#### EXERCISE REQUIREMENTS
One line at a time, check the entries below for the word "footways", and copy each line that has it.

+-------+

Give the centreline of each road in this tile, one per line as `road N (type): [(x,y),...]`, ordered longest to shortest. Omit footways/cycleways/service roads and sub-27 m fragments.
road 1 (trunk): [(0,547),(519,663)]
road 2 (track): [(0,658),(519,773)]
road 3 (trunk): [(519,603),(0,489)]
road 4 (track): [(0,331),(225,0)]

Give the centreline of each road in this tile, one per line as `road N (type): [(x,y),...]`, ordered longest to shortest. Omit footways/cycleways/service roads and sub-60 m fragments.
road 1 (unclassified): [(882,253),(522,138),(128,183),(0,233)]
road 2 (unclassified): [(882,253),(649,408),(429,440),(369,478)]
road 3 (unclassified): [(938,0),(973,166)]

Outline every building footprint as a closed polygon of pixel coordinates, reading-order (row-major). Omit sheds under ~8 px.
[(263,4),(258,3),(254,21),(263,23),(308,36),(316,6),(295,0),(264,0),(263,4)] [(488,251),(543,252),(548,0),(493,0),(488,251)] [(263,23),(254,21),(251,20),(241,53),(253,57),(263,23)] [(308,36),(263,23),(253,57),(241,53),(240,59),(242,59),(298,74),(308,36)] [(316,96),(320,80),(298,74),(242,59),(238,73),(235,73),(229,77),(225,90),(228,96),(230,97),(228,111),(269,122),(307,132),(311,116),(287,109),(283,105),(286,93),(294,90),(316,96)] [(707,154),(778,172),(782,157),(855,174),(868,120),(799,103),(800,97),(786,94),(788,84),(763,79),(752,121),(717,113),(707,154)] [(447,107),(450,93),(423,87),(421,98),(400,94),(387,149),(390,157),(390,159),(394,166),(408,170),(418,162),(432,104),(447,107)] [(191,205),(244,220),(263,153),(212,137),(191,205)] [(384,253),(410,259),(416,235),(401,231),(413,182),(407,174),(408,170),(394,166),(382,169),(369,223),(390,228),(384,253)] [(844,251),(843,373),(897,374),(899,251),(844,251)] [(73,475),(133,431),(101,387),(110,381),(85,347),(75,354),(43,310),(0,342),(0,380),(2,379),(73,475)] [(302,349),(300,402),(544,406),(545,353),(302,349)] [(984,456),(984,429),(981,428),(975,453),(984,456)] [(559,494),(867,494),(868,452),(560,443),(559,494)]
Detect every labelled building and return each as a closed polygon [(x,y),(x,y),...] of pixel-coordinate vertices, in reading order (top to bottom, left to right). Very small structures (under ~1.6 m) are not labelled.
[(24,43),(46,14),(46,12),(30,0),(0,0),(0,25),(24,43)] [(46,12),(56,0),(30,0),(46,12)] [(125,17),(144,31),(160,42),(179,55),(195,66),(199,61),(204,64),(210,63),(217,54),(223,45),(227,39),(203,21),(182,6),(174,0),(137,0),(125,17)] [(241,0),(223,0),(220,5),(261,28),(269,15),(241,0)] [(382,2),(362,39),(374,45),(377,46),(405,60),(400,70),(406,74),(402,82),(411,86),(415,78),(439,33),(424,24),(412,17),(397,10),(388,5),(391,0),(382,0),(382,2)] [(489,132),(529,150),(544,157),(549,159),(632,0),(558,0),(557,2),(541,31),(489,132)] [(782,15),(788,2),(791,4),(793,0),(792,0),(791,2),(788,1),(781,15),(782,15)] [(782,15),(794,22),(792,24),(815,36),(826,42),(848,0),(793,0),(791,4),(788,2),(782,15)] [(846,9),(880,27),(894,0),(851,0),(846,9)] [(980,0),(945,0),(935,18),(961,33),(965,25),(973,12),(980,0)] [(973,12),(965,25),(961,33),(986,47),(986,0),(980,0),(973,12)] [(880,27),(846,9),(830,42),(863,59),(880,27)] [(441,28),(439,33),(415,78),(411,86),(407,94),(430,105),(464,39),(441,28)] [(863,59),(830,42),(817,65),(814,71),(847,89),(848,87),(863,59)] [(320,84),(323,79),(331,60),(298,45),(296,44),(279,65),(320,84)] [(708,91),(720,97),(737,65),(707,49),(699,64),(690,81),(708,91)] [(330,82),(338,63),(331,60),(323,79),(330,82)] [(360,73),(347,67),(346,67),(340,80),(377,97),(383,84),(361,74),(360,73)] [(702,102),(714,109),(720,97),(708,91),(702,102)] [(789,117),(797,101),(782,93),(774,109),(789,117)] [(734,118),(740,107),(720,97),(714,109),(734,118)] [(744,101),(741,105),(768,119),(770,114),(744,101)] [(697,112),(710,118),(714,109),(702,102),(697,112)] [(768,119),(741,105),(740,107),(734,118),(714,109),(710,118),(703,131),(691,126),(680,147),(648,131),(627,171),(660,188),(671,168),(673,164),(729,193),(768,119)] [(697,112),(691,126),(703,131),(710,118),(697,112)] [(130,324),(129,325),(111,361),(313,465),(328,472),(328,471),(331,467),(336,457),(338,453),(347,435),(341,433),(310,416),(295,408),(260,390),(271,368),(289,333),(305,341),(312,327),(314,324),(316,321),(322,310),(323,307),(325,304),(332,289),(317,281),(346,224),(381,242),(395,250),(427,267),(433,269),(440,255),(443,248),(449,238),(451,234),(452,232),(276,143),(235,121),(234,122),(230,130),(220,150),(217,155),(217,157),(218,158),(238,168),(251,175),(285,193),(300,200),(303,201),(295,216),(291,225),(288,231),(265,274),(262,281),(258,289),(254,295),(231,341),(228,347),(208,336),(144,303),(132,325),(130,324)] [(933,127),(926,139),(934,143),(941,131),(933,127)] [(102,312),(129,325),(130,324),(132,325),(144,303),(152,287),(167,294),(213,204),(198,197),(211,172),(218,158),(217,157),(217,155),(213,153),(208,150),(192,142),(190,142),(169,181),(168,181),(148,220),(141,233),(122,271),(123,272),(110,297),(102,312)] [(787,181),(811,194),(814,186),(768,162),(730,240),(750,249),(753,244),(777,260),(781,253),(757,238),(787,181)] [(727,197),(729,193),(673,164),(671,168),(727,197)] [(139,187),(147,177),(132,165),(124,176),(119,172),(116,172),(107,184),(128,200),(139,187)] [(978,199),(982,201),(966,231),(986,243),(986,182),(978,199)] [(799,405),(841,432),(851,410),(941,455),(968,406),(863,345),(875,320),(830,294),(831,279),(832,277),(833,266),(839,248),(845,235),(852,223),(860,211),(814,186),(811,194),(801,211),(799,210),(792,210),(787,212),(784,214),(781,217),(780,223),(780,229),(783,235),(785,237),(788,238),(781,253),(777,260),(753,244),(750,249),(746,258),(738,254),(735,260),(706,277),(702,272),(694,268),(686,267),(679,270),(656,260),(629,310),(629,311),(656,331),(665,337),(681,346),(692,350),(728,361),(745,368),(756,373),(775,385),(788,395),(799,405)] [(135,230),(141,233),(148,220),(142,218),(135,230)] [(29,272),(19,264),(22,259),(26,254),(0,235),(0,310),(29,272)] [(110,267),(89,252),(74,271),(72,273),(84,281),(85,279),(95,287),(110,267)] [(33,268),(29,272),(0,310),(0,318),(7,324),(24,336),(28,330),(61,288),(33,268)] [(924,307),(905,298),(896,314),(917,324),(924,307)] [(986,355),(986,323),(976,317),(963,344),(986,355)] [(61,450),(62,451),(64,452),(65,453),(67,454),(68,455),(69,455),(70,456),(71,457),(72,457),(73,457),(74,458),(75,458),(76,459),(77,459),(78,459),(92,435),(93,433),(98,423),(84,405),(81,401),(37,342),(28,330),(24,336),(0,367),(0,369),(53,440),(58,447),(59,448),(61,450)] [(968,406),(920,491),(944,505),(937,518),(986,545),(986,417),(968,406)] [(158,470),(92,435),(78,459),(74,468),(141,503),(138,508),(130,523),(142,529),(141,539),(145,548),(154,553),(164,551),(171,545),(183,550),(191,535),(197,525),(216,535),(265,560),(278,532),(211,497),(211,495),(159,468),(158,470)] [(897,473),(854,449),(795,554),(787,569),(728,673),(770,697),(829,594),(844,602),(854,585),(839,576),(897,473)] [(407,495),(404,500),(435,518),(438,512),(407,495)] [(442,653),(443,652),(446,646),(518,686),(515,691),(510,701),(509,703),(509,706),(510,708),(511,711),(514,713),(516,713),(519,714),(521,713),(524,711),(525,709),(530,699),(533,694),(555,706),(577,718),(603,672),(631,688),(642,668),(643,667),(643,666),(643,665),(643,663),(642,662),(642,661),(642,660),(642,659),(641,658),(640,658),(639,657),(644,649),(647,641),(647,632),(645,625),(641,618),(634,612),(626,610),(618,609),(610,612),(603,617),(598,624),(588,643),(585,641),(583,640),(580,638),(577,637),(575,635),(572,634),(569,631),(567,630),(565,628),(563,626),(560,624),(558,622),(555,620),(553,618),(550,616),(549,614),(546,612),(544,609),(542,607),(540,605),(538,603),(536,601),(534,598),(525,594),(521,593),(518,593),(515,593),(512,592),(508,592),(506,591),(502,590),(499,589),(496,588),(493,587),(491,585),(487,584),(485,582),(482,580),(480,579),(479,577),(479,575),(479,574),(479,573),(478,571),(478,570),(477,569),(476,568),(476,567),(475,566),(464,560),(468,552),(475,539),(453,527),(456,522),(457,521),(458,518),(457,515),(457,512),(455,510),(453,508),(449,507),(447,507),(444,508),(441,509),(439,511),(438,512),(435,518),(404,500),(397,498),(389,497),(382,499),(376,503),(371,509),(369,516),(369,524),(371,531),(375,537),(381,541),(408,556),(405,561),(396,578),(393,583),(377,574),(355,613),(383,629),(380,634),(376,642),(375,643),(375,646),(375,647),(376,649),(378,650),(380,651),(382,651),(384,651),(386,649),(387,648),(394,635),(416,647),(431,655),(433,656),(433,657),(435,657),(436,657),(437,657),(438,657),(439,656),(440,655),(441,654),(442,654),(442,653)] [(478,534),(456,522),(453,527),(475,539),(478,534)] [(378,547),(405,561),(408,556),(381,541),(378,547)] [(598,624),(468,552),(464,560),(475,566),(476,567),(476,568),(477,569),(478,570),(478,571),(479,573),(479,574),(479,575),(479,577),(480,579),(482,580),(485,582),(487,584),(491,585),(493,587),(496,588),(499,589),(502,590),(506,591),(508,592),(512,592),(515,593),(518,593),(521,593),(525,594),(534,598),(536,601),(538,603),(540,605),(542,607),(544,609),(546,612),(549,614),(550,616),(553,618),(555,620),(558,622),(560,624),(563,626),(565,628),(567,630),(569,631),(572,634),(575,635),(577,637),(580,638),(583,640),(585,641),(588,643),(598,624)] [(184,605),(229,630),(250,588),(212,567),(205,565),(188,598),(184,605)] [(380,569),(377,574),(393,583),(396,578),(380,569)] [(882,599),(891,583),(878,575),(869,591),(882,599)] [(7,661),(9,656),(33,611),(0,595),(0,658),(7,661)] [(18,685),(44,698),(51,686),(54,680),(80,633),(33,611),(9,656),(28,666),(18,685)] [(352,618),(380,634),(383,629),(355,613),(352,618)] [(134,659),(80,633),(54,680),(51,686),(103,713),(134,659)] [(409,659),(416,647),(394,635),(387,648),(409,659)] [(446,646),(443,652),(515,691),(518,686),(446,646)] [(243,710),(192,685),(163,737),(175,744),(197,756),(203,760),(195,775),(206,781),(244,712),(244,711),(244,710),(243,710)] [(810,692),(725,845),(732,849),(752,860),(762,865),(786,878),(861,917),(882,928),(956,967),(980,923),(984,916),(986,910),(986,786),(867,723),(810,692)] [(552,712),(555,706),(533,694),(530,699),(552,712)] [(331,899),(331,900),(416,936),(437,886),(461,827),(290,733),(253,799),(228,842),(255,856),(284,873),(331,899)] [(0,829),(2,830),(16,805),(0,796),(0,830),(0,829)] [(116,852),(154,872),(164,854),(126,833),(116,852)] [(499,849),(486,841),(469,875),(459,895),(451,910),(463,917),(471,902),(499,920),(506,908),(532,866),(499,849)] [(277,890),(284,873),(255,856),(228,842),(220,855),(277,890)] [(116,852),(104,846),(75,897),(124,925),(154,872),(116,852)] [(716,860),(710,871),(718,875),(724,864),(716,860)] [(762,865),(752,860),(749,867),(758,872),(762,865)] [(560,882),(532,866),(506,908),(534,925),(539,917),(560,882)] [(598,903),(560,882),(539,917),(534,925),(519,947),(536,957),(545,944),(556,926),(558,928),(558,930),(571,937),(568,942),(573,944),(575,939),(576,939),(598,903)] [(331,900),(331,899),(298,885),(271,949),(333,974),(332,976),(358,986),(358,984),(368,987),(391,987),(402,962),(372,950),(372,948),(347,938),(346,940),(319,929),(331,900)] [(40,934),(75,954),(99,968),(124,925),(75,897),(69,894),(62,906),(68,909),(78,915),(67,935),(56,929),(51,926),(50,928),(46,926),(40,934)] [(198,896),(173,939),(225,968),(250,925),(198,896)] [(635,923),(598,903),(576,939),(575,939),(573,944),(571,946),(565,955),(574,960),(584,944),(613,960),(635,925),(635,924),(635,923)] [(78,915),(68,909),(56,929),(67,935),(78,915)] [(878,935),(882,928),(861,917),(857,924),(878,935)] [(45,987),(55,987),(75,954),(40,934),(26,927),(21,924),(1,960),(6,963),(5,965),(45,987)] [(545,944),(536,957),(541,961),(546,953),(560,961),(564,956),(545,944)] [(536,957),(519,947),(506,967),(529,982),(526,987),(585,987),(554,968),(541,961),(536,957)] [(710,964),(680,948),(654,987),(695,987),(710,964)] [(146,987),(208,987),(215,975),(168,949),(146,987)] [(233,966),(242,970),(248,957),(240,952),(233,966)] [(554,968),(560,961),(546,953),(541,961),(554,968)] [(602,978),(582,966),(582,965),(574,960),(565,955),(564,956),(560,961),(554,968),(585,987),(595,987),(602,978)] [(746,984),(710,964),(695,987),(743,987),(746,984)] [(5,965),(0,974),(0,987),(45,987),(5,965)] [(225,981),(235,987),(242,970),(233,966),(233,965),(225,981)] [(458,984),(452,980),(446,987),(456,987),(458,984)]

+-------+

#### RESPONSE
Give the centreline of each road in this tile, one per line as `road N (type): [(x,y),...]`, ordered longest to shortest. Omit footways/cycleways/service roads and sub-27 m fragments.
Give the centreline of each road in this tile, one per line as `road N (type): [(x,y),...]`, ordered longest to shortest. Omit footways/cycleways/service roads and sub-60 m fragments.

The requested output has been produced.